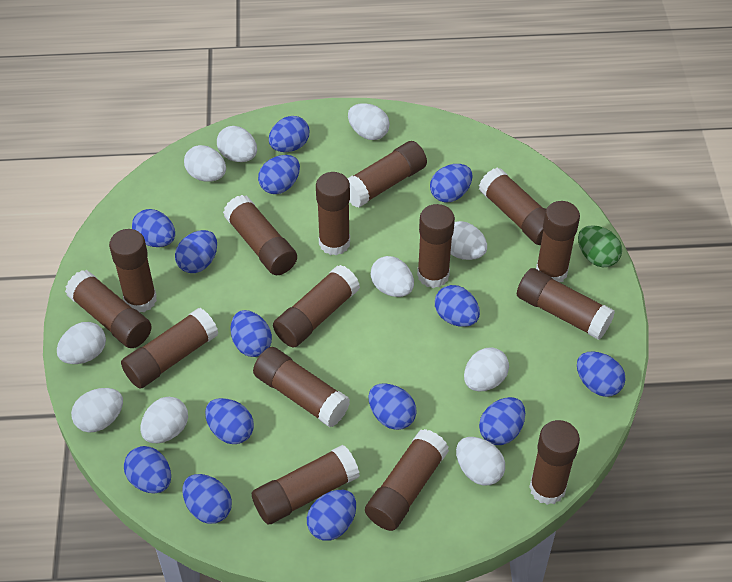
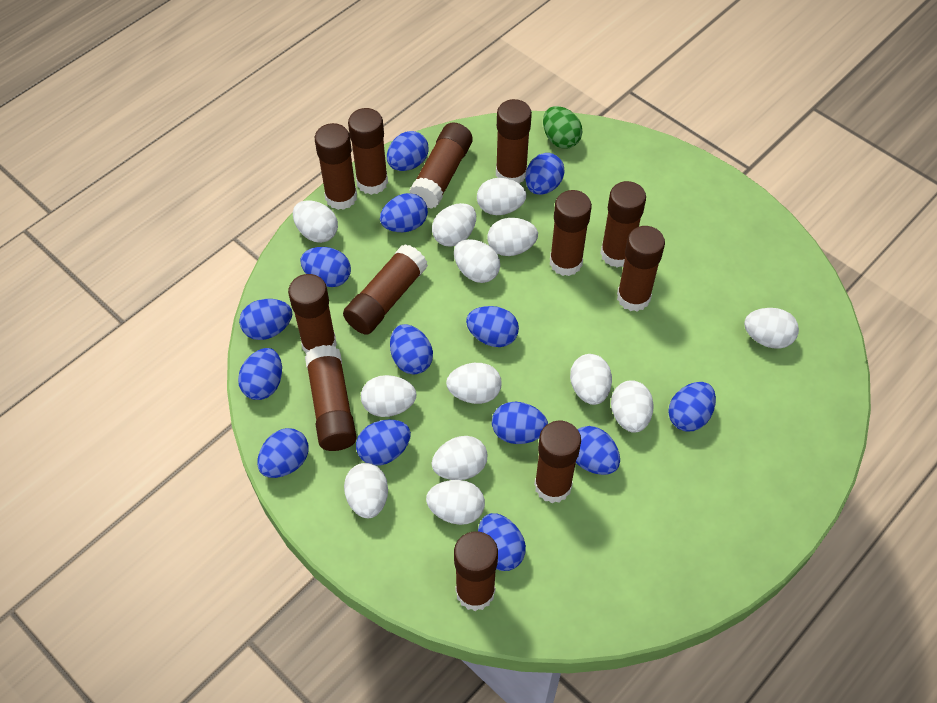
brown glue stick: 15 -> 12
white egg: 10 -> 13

--

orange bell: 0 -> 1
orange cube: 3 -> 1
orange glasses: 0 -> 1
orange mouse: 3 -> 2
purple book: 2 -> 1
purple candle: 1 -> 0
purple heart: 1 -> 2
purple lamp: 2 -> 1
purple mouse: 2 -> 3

* * *

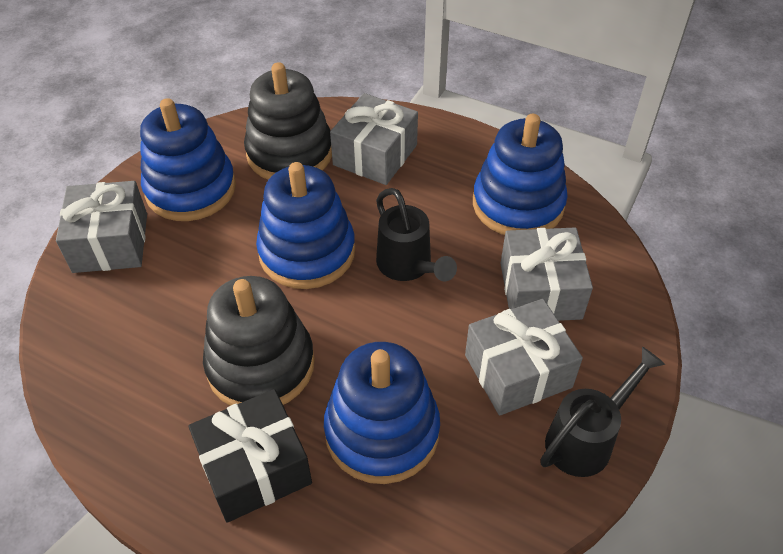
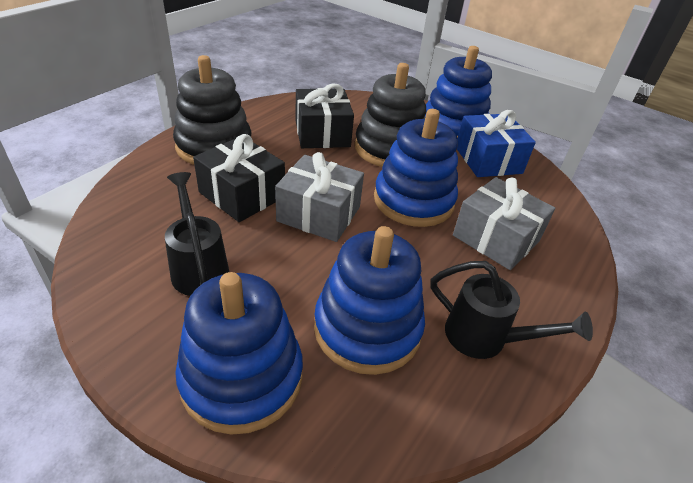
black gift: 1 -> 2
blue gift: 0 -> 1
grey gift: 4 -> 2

*Directions for this task*: Search the data for the string "purple". List each line that has it.

*Answer area*:
purple book: 2 -> 1
purple candle: 1 -> 0
purple heart: 1 -> 2
purple lamp: 2 -> 1
purple mouse: 2 -> 3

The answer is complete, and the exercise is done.